What you write should be the line containing "D3: schottky MBR340" followed by every line after it to the end of the listing, exactly as given, and nothing more.

═════ Excerpted records ═════

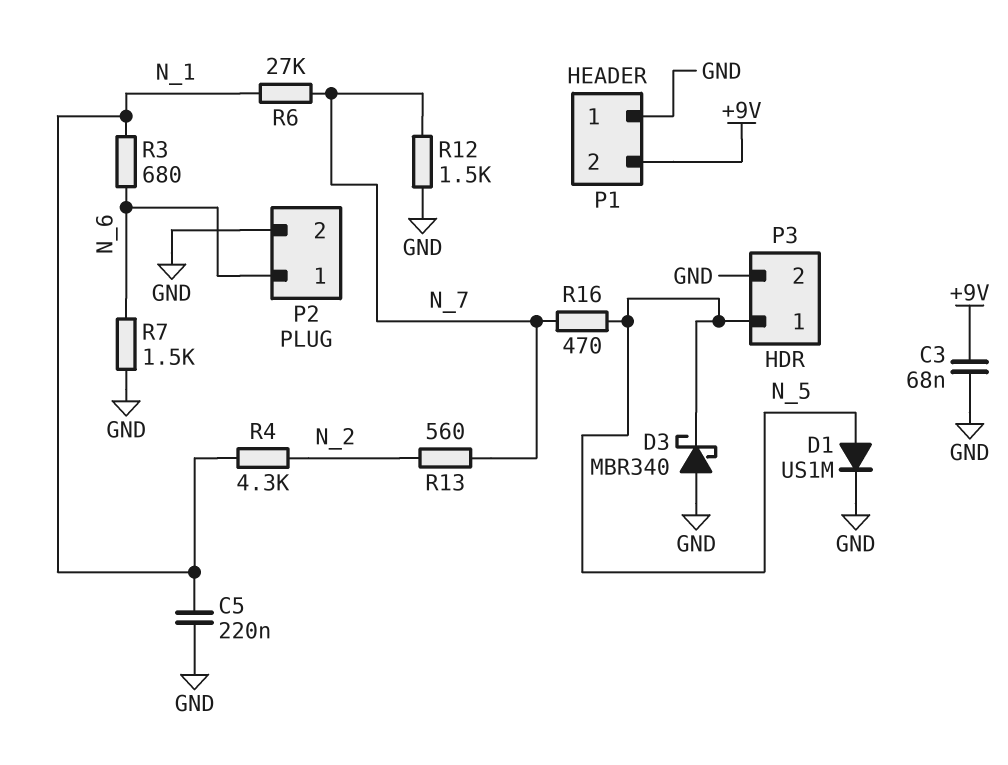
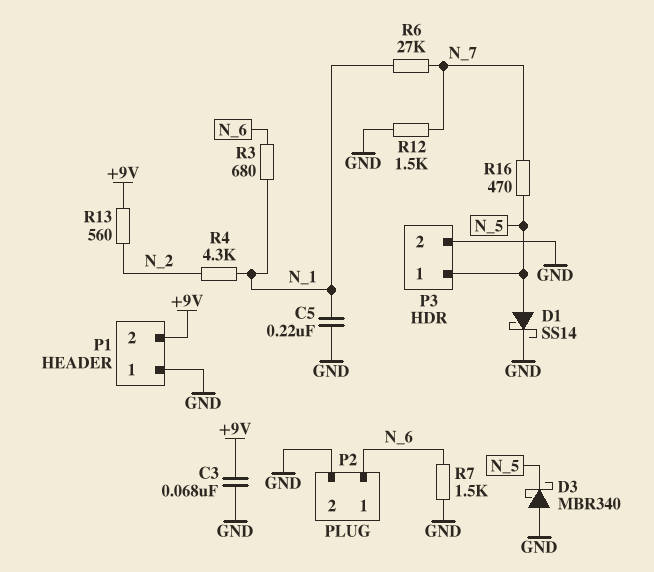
D1: diode US1M (A N_5, K GND) -> schottky SS14 (A N_5, K GND)
R13: 560 (N_2, N_7) -> 560 (+9V, N_2)

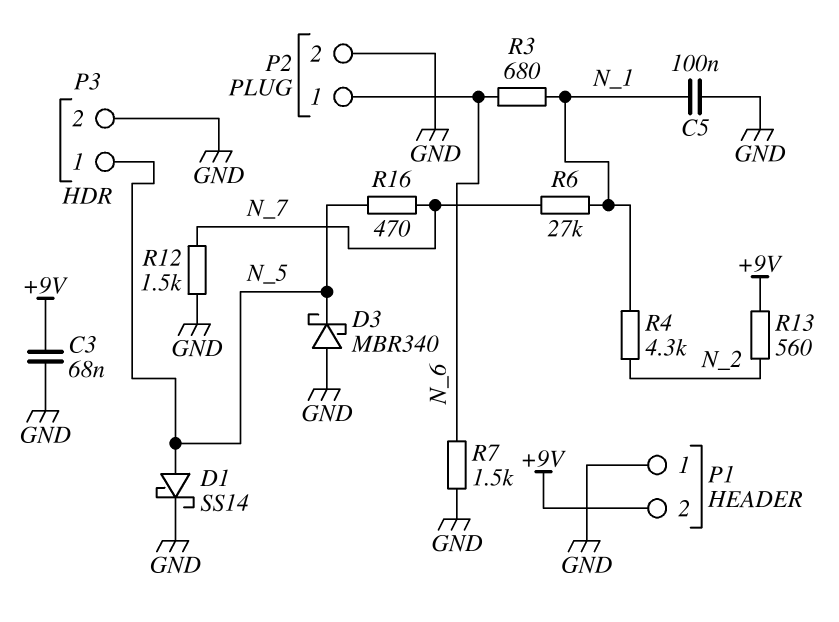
C5: 220nF (GND, N_1) -> 100nF (GND, N_1)

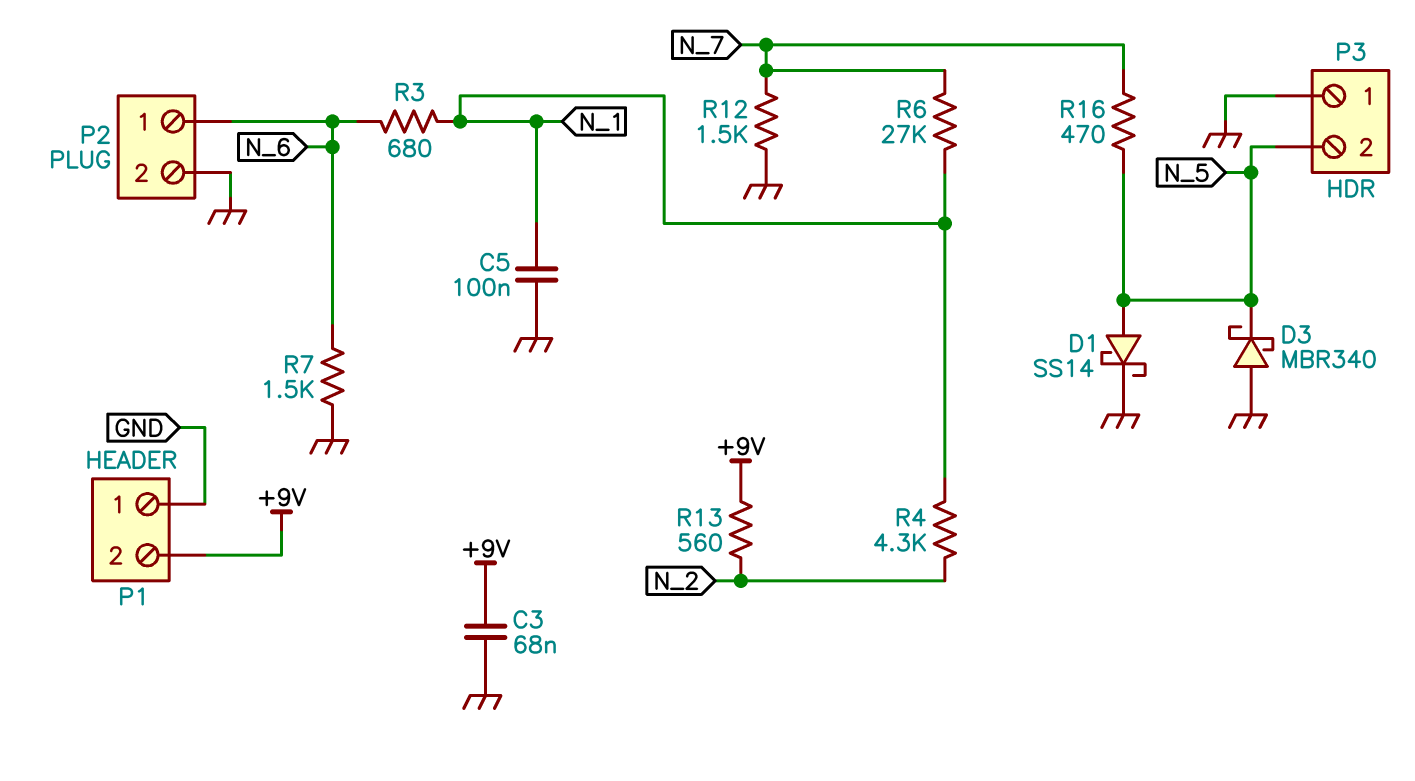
P3 pin 1: N_5 -> GND
P3 pin 2: GND -> N_5

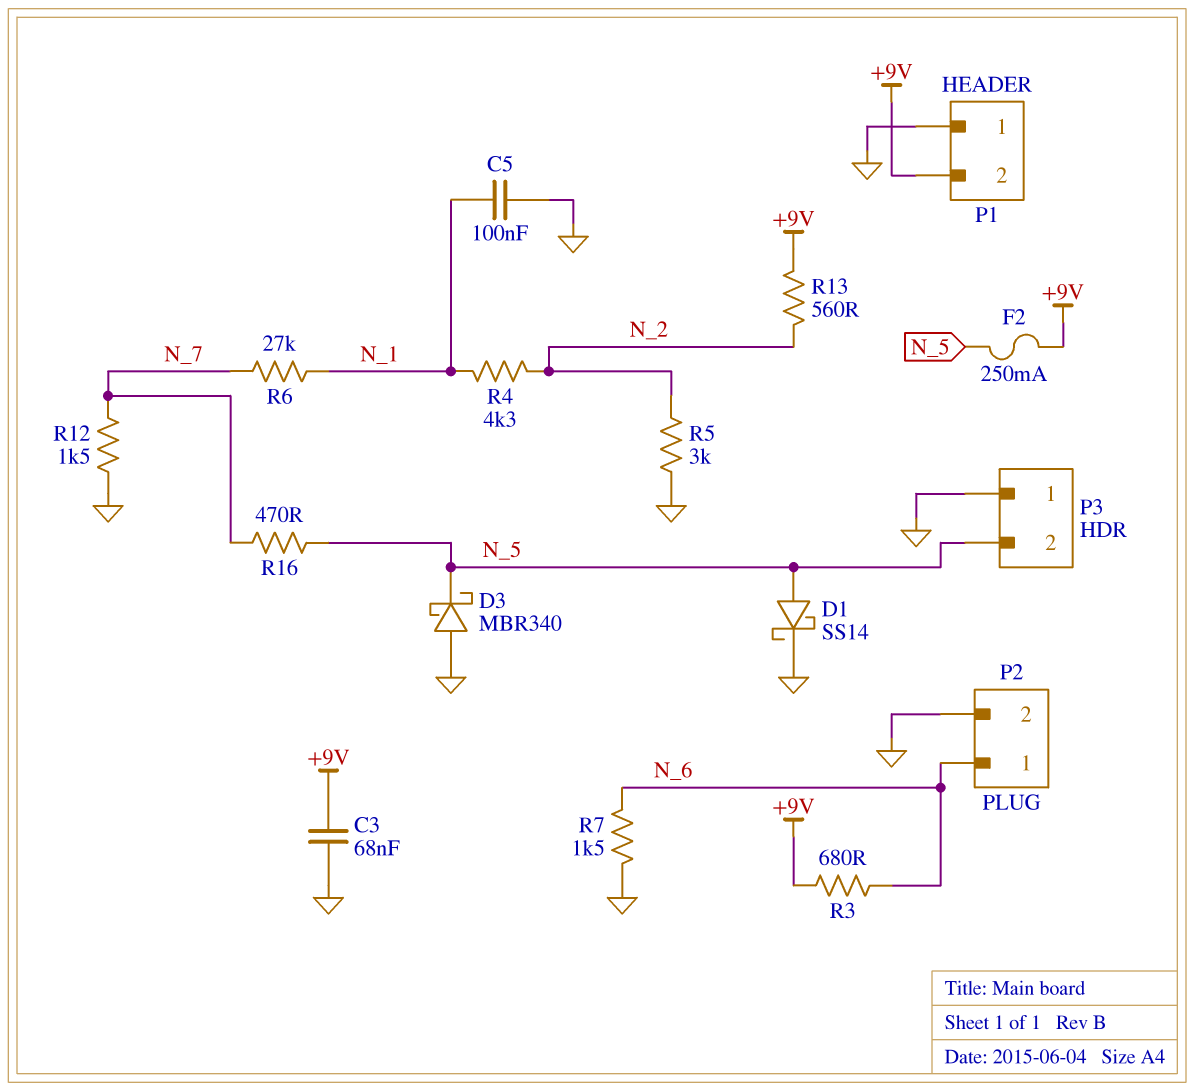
F2: none -> 250mA (+9V, N_5)
R3: 680 (N_1, N_6) -> 680 (+9V, N_6)
R5: none -> 3k (GND, N_2)

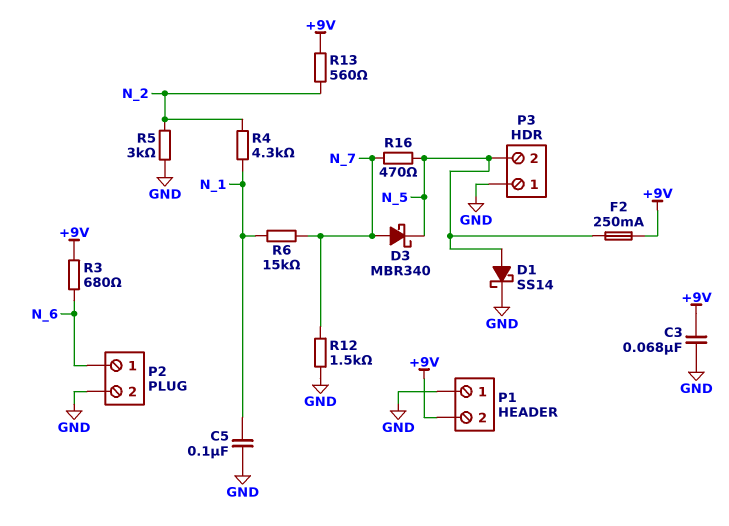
D3: schottky MBR340 (A GND, K N_5) -> schottky MBR340 (A N_7, K N_5)
R6: 27k (N_1, N_7) -> 15k (N_1, N_7)
R7: 1.5k (GND, N_6) -> none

═════

• Written reply:
D3: schottky MBR340 (A GND, K N_5) -> schottky MBR340 (A N_7, K N_5)
R6: 27k (N_1, N_7) -> 15k (N_1, N_7)
R7: 1.5k (GND, N_6) -> none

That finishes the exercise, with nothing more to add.